══ INPUT FOR THIS TASK ══

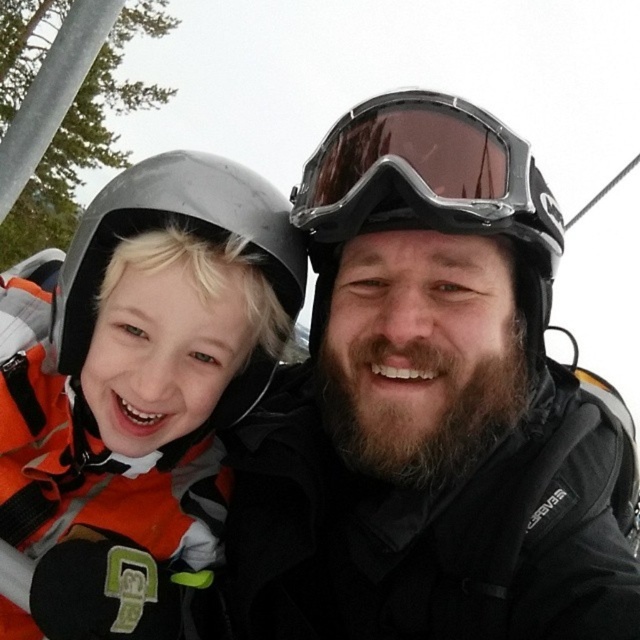
You are a photographer trying to capture a candid shot of the two individuals on the ski lift. You want to ensure the black matte helmet at upper center and the matte black helmet at left are both visible in the frame. Based on their positions, which helmet is positioned to the right side of the other?

The black matte helmet at upper center is to the right of the matte black helmet at left.

You are a photographer trying to capture a candid shot of the two people on the ski lift. You need to ensure both the black matte helmet at upper center and the transparent plastic goggles at center are visible in the frame. Based on their positions, which object should you focus on first to include both in the shot?

The black matte helmet at upper center is to the right of the transparent plastic goggles at center. To include both in the shot, focus on the transparent plastic goggles at center first since it is on the left, allowing the photographer to frame the shot from left to right to capture both objects.

You are designing a storage compartment for ski gear. The compartment has two slots, one for helmets and one for goggles. Given the sizes of the black matte helmet at upper center and transparent plastic goggles at center, which slot should each item go into?

The black matte helmet at upper center has a larger size compared to transparent plastic goggles at center, so the larger slot should be for the black matte helmet at upper center and the smaller slot for the transparent plastic goggles at center.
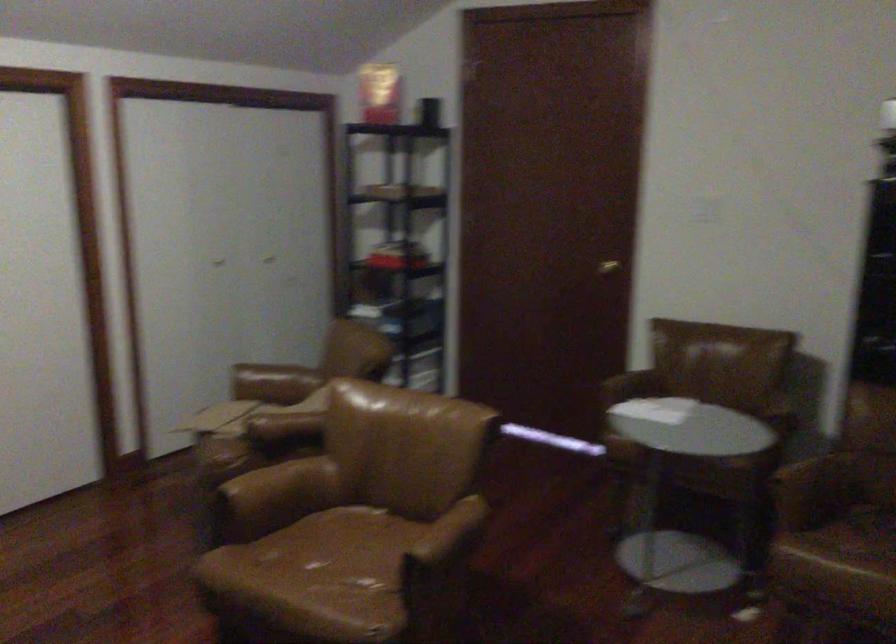
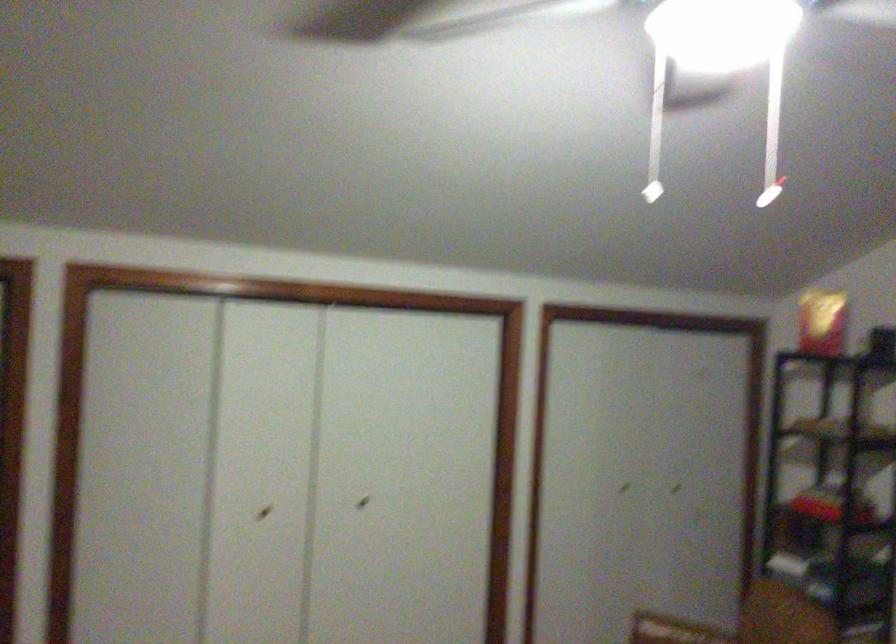
The point at (228, 249) is marked in the first image. Where is the corresponding point in the second image?

(623, 488)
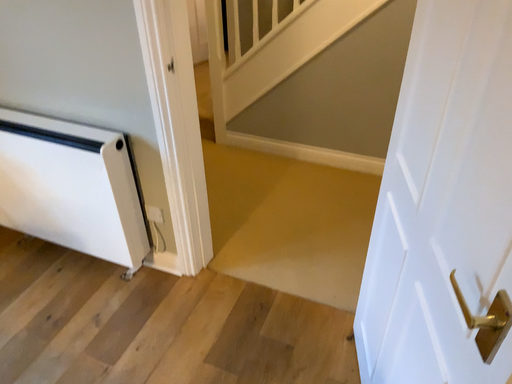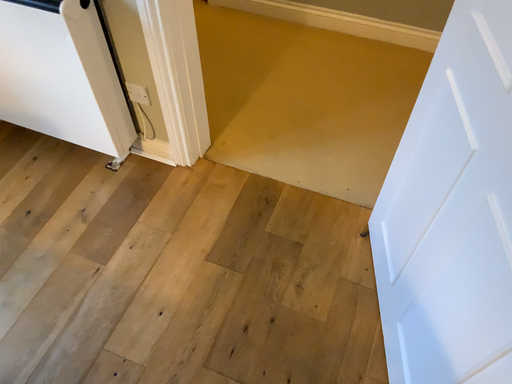
Question: Which way did the camera rotate in the video?

Choices:
 (A) rotated downward
 (B) rotated upward

Answer: (A)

═══

* **WHAT IS EXPECTED**
Could you reproduce every line of the records above word for word, leaving out the pictures?

* **TASK OUTPUT**
You are a photographer trying to capture a candid shot of the two individuals on the ski lift. You want to ensure the black matte helmet at upper center and the matte black helmet at left are both visible in the frame. Based on their positions, which helmet is positioned to the right side of the other?

The black matte helmet at upper center is to the right of the matte black helmet at left.

You are a photographer trying to capture a candid shot of the two people on the ski lift. You need to ensure both the black matte helmet at upper center and the transparent plastic goggles at center are visible in the frame. Based on their positions, which object should you focus on first to include both in the shot?

The black matte helmet at upper center is to the right of the transparent plastic goggles at center. To include both in the shot, focus on the transparent plastic goggles at center first since it is on the left, allowing the photographer to frame the shot from left to right to capture both objects.

You are designing a storage compartment for ski gear. The compartment has two slots, one for helmets and one for goggles. Given the sizes of the black matte helmet at upper center and transparent plastic goggles at center, which slot should each item go into?

The black matte helmet at upper center has a larger size compared to transparent plastic goggles at center, so the larger slot should be for the black matte helmet at upper center and the smaller slot for the transparent plastic goggles at center.
The point at (228, 249) is marked in the first image. Where is the corresponding point in the second image?

(623, 488)
Question: Which way did the camera rotate in the video?

Choices:
 (A) rotated downward
 (B) rotated upward

Answer: (A)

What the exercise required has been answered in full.